EXERCISE DIRECTIONS => Spot each line in the data below containing "star" and copy it.

++++ RECORDS FOR THIS EXERCISE

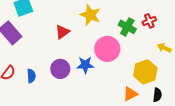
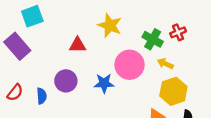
red triangle: (62, 32) -> (77, 45), turned 35
yellow arrow: (164, 48) -> (165, 64), moved
purple circle: (60, 69) -> (66, 81), moved

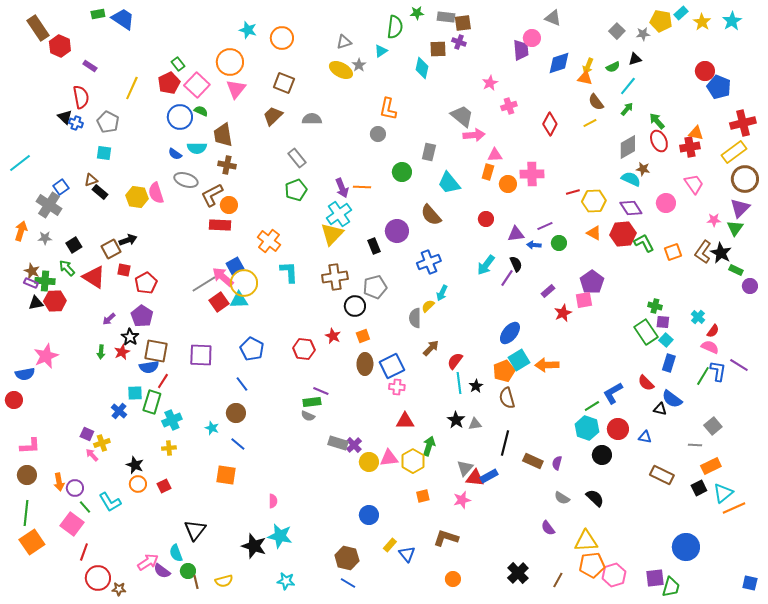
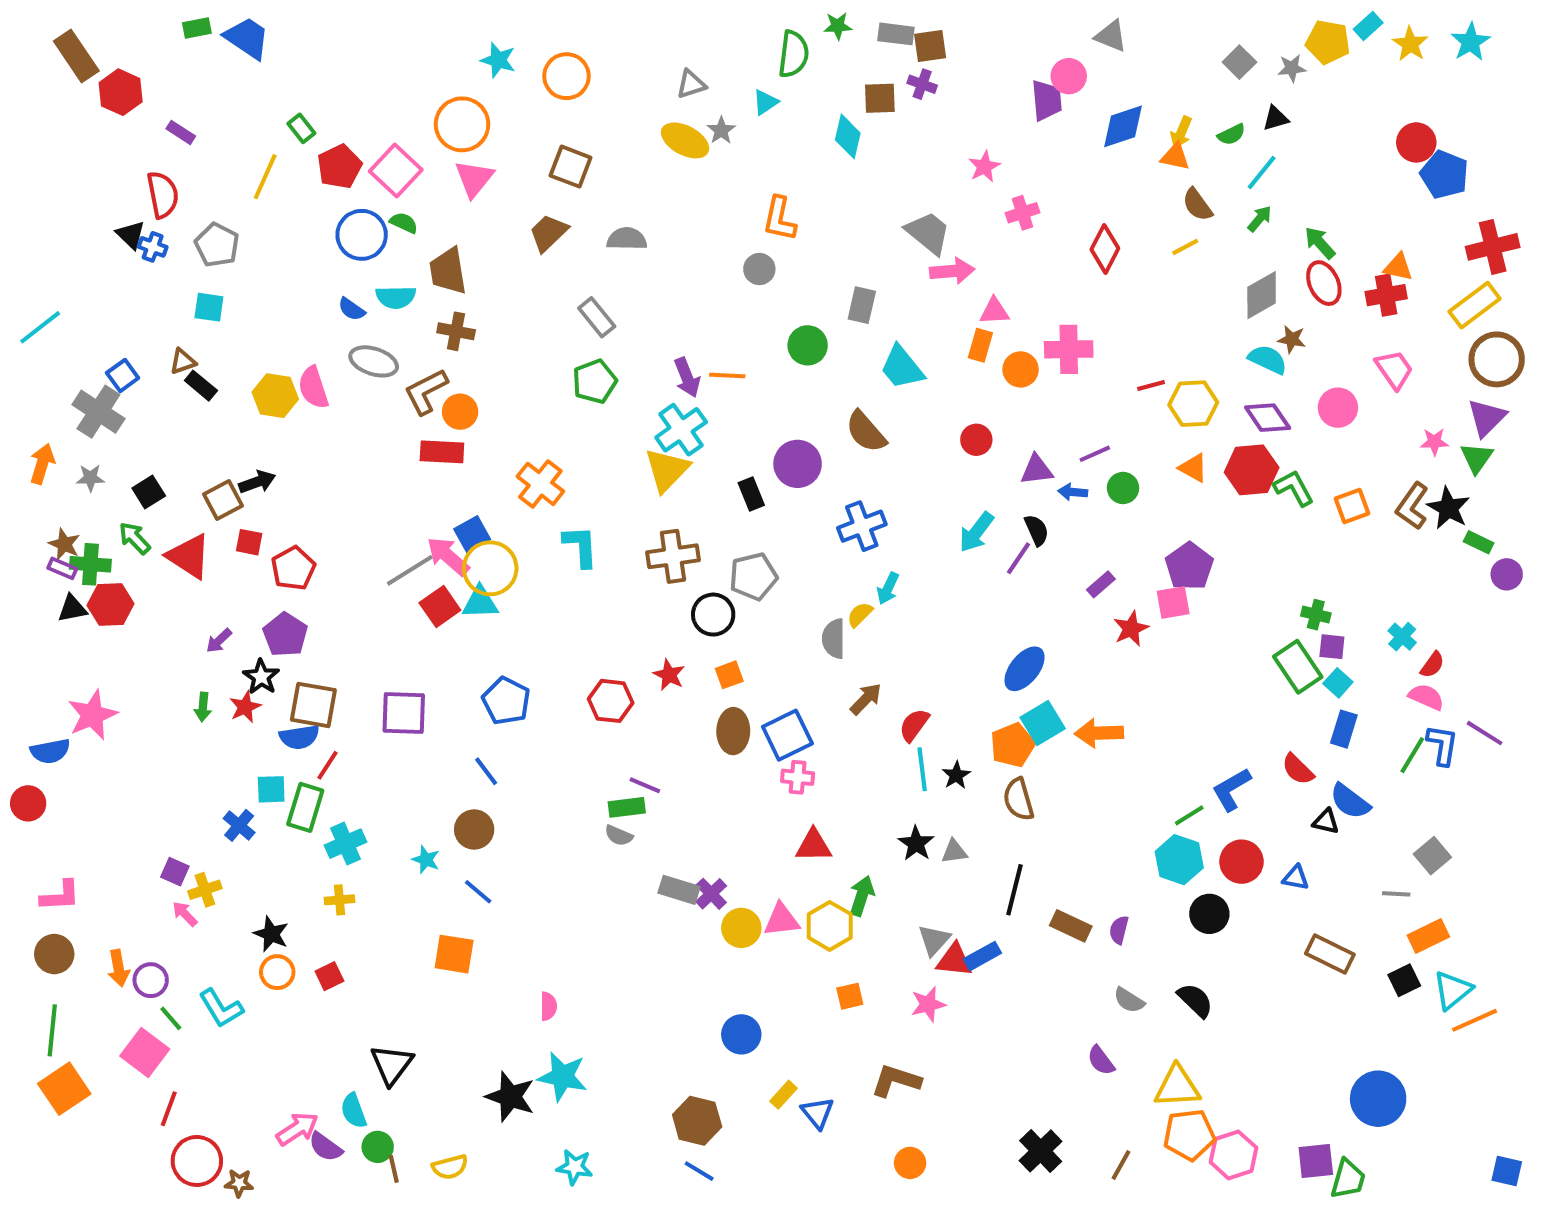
green rectangle: (178, 64) -> (301, 128), moved

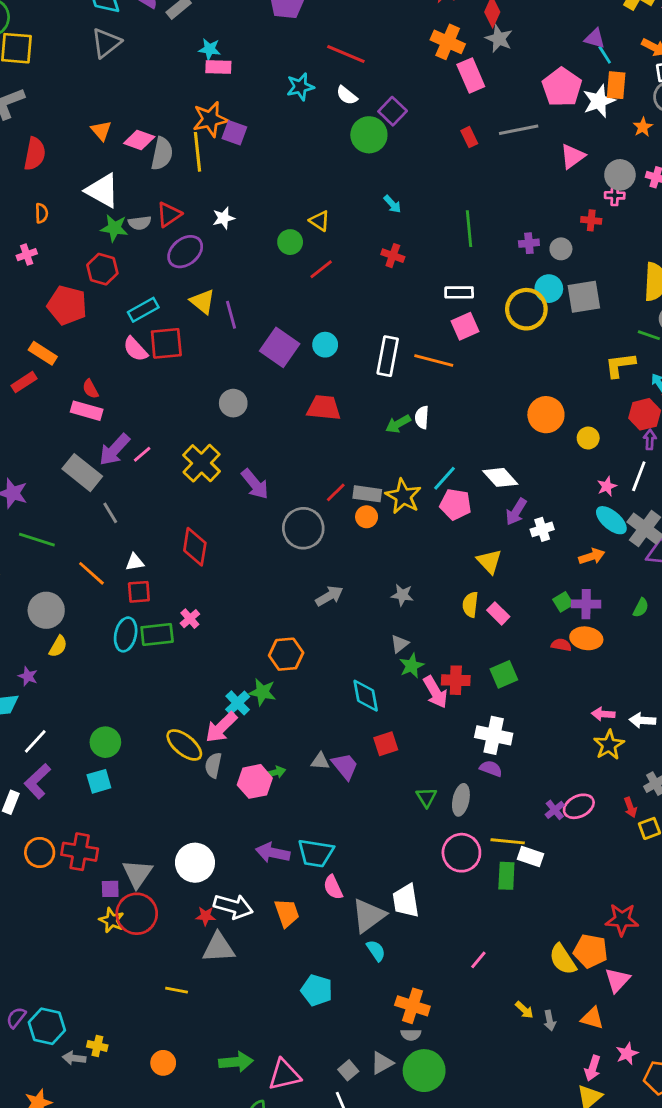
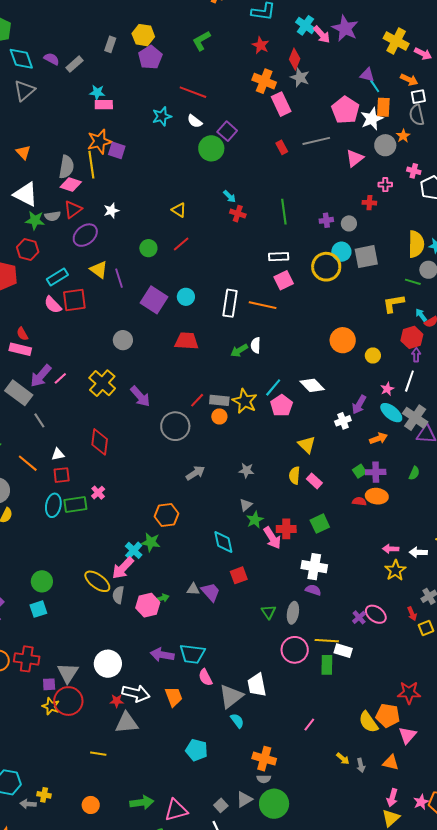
pink diamond: (139, 140) -> (71, 185), moved
gray circle: (620, 175) -> (385, 145), moved
green circle: (290, 242) -> (148, 248), moved
red cross: (393, 256) -> (238, 214), moved
pink pentagon: (455, 504) -> (282, 406), turned 30
purple arrow: (516, 512) -> (359, 405), moved
pink ellipse: (579, 806) -> (376, 614), turned 65
pink star: (627, 1054) -> (421, 802), moved

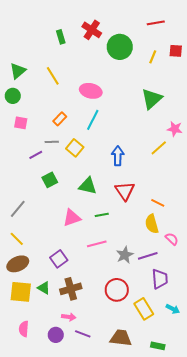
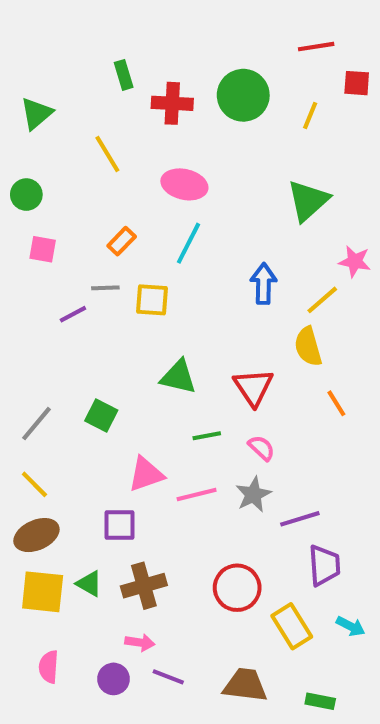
red cross: (92, 30) -> (172, 103), moved, turned -30
red square: (176, 51) -> (357, 83), moved
green triangle: (18, 71) -> (36, 113), moved
yellow square: (75, 148) -> (152, 300), turned -36
blue arrow: (118, 156) -> (263, 284), moved
green square: (50, 180) -> (101, 415), moved, turned -35
orange line: (158, 203) -> (336, 403), moved, turned 32
pink triangle: (72, 218) -> (146, 474), moved
yellow semicircle: (152, 224) -> (308, 347), moved
pink semicircle: (172, 239) -> (261, 448), moved
gray star: (125, 255) -> (253, 495), moved
purple square: (59, 259) -> (120, 525), turned 36

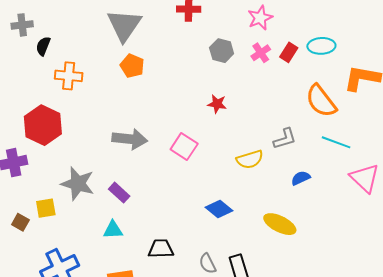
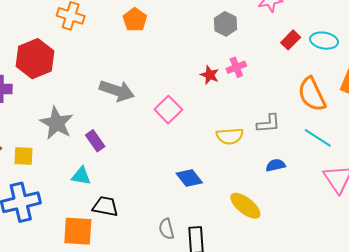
pink cross: (261, 53) -> (236, 67), moved
yellow square: (46, 208) -> (24, 156), moved
black trapezoid: (161, 249) -> (105, 206), moved

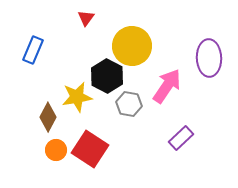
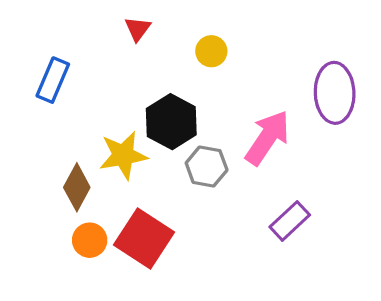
yellow circle: (132, 46) -> (211, 51), moved, size x0.5

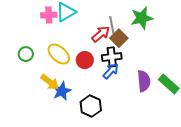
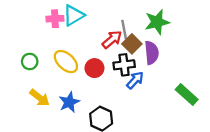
blue arrow: (111, 71) -> (135, 80), moved
purple semicircle: (144, 81) -> (152, 53), moved
yellow arrow: (50, 82) -> (40, 98), moved

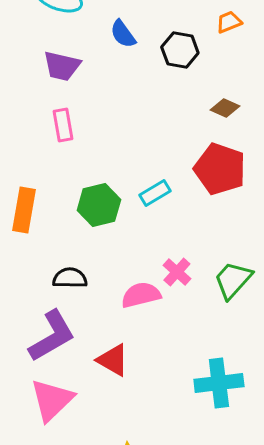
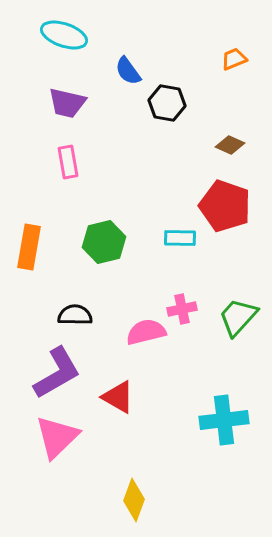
black hexagon: (180, 50) -> (167, 103), moved
cyan rectangle: (155, 193) -> (180, 238), moved, turned 32
pink cross: (177, 272) -> (182, 309), turned 36

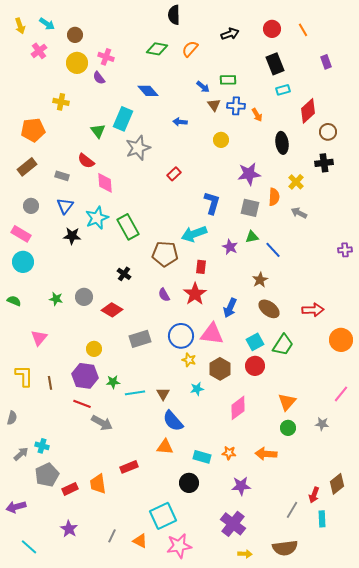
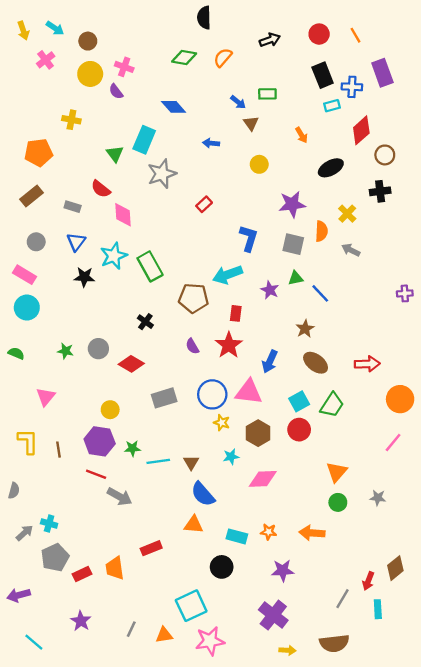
purple rectangle: (326, 62) -> (382, 73), size x1.6
blue cross: (236, 106) -> (352, 87), moved
black ellipse: (282, 143) -> (331, 168), turned 70
pink line: (341, 394) -> (393, 443), moved
pink diamond: (238, 408) -> (263, 479), moved, turned 35
orange triangle: (140, 541) -> (164, 635), turned -35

++++++++

TASK RESULT =>
pink star: (627, 1054) -> (421, 802), moved
gray star: (125, 255) -> (253, 495), moved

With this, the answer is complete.